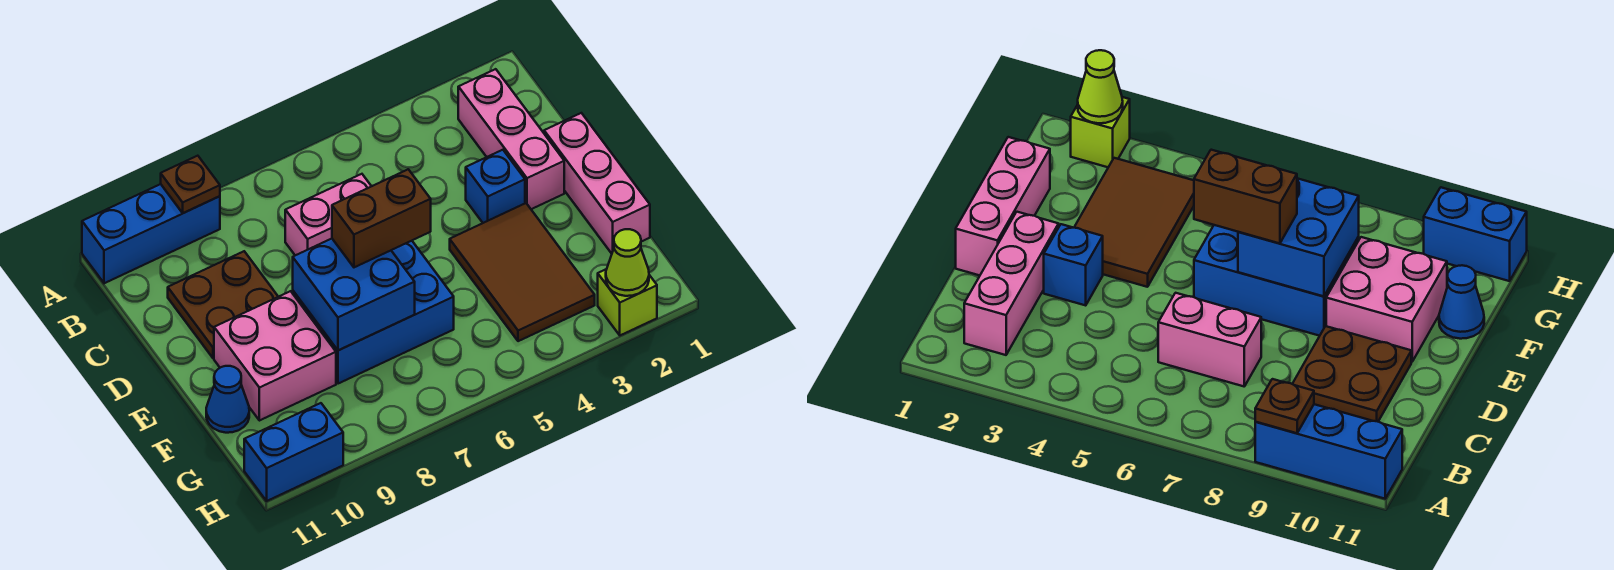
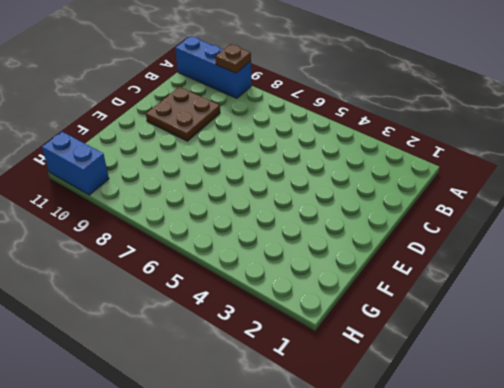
none -> pink brick B2:D2 level 1
none -> pink brick C6:C7 level 1
none -> pink brick D1:F1 level 1

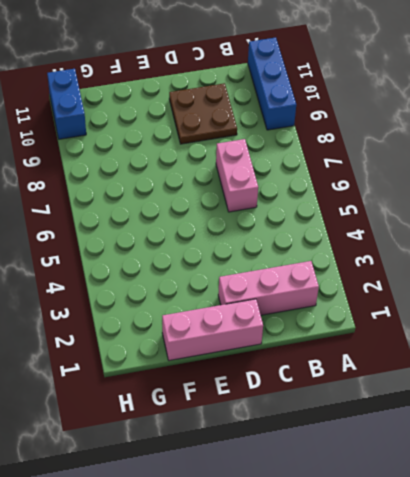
none -> blue brick D3 level 1
none -> brown tile E3:G4 level 1
none -> blue brick E6:F8 level 1

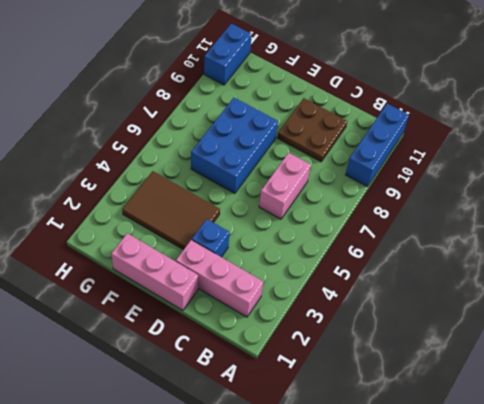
none -> pink brick E9:F10 level 1
none -> blue cone F11 level 1
none -> lime brick H2 level 1

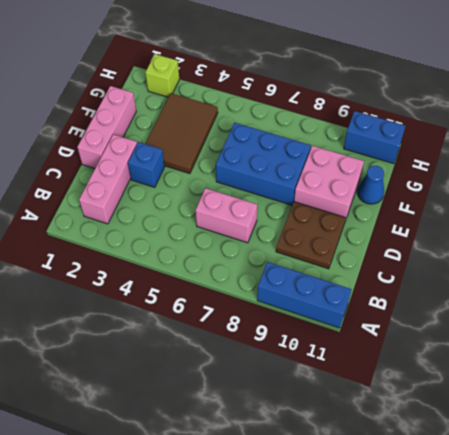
none -> brown plate A9 level 2
none -> blue brick E7:F8 level 2
none -> lime cone H2 level 2

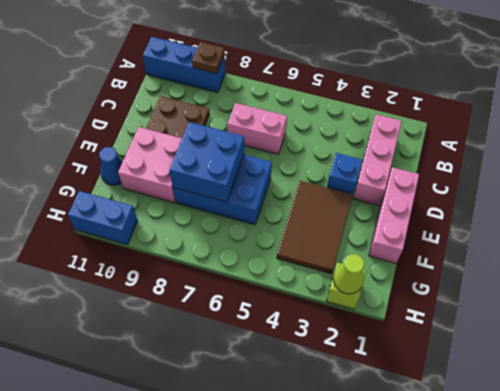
none -> brown brick E6:E7 level 3

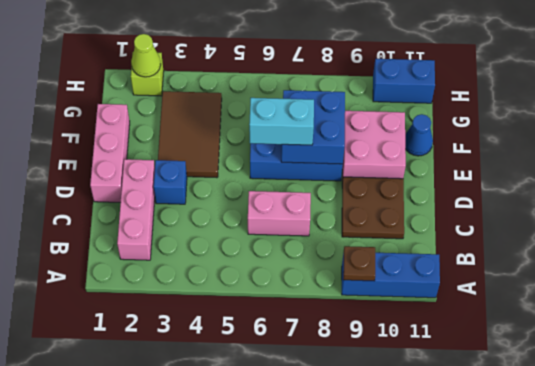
cyan brick E6:E7 level 3 -> brown brick E6:E7 level 3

# # # # # # #

- **Activity**
Copy each line of the listing above that includes the word "lime".

- **Exercise output**
none -> lime brick H2 level 1
none -> lime cone H2 level 2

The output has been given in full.